*** Provided records ***

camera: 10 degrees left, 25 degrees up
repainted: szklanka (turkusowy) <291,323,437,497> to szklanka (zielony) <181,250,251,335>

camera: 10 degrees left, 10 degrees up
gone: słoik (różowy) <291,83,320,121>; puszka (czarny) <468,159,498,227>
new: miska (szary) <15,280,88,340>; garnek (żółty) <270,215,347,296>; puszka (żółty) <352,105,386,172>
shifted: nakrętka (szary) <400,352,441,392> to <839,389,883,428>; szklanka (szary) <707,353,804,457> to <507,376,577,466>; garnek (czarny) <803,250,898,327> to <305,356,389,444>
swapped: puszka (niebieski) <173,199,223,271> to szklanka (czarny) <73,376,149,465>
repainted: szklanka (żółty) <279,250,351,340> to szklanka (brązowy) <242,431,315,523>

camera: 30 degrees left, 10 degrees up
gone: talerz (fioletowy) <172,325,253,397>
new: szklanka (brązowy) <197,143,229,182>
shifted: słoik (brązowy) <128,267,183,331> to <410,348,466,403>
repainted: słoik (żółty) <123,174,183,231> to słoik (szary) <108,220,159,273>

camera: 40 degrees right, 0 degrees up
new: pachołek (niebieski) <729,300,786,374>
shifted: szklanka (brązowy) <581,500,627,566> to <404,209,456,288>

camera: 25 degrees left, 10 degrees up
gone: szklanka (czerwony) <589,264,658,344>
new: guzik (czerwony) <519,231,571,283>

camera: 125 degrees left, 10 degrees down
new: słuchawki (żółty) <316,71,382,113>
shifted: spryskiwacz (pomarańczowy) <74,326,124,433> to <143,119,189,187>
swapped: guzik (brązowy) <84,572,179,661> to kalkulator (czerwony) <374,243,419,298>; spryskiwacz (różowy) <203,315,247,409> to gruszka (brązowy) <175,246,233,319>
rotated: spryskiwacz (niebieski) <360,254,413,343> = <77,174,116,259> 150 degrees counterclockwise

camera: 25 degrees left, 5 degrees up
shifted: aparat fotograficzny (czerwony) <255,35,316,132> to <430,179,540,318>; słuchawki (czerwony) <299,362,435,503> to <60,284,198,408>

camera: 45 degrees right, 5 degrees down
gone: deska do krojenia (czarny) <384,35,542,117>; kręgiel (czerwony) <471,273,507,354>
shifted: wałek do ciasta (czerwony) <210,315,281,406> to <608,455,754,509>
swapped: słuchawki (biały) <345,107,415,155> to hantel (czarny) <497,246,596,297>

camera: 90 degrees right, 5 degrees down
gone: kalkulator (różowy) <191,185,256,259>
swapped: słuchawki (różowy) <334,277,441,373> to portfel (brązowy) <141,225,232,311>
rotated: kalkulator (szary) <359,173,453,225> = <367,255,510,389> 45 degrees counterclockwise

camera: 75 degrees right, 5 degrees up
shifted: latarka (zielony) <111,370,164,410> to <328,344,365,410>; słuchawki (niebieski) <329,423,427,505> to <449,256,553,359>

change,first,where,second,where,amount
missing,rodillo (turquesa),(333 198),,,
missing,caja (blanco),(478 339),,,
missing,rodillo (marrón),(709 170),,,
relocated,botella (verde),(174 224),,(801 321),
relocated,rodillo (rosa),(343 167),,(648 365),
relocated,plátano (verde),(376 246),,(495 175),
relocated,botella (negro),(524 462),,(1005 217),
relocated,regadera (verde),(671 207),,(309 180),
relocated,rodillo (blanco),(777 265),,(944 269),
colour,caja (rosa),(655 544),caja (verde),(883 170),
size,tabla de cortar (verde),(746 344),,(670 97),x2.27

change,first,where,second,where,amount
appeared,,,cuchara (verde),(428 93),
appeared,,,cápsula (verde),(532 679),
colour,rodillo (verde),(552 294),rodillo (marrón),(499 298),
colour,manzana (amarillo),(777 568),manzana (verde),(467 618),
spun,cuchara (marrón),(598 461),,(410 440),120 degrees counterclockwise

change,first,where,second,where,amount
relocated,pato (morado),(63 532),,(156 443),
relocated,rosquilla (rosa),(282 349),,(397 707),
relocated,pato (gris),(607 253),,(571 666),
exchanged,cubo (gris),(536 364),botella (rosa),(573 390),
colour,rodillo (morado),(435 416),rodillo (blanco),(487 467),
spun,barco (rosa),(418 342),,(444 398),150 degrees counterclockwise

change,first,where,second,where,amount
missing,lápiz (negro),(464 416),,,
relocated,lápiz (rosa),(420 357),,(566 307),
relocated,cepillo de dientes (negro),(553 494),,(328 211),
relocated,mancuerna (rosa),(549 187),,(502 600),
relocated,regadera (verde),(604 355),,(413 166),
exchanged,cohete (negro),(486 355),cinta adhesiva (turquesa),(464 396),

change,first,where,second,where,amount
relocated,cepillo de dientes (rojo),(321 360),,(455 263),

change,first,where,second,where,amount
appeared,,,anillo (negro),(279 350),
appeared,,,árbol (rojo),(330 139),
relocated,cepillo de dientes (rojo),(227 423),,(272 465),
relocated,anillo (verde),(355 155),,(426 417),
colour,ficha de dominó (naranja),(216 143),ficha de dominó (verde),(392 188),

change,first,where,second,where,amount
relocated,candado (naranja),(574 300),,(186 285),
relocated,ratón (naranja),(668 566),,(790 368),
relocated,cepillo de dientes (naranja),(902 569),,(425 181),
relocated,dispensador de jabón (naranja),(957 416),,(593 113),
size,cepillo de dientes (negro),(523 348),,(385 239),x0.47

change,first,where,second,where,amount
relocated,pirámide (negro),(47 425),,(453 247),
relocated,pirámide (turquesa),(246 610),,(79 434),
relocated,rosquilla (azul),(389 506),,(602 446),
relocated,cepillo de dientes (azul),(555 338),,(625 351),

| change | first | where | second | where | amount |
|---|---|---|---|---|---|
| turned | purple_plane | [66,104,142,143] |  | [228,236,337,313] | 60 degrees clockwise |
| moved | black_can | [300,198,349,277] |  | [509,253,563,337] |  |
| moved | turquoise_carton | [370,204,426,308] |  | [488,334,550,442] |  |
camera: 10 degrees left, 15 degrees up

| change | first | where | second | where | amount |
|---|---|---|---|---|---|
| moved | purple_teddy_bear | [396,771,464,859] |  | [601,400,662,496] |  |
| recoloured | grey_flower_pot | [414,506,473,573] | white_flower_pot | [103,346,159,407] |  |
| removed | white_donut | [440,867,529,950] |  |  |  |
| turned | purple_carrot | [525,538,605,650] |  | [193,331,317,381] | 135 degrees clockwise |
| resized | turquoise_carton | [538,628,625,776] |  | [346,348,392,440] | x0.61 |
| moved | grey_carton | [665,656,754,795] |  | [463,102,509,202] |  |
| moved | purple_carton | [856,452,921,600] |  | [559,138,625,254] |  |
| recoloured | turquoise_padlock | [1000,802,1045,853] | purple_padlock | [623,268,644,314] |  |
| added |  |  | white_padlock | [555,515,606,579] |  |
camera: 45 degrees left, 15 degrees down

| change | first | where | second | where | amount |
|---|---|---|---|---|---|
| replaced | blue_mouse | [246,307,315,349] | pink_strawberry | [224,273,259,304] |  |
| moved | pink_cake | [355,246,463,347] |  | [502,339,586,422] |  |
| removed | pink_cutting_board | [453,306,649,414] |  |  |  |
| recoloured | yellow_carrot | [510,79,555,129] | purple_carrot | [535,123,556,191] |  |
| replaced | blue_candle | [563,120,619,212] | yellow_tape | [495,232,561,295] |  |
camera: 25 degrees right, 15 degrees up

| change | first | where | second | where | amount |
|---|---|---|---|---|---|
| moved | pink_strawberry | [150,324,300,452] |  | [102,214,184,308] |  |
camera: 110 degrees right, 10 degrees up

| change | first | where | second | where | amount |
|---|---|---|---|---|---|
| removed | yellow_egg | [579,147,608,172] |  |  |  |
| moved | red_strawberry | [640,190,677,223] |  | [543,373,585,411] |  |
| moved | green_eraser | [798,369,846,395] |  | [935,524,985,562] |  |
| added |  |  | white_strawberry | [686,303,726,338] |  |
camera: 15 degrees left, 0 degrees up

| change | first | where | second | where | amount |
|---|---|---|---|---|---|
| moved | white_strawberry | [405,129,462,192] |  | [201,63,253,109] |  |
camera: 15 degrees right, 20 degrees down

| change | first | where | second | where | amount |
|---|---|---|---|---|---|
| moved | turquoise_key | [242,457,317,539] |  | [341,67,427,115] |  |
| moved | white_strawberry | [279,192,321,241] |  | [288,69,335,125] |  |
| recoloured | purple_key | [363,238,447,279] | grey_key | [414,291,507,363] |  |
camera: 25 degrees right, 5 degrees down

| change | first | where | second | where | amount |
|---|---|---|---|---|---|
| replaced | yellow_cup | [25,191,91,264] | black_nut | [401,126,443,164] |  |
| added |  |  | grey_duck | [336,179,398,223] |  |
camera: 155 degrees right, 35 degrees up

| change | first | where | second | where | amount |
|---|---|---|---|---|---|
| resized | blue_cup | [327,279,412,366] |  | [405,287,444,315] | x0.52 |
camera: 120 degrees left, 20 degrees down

***

> Problem description:
Work through the data above line by line and give the number of lines in which "caja" occurs. Add nothing else.

> Solution below:
2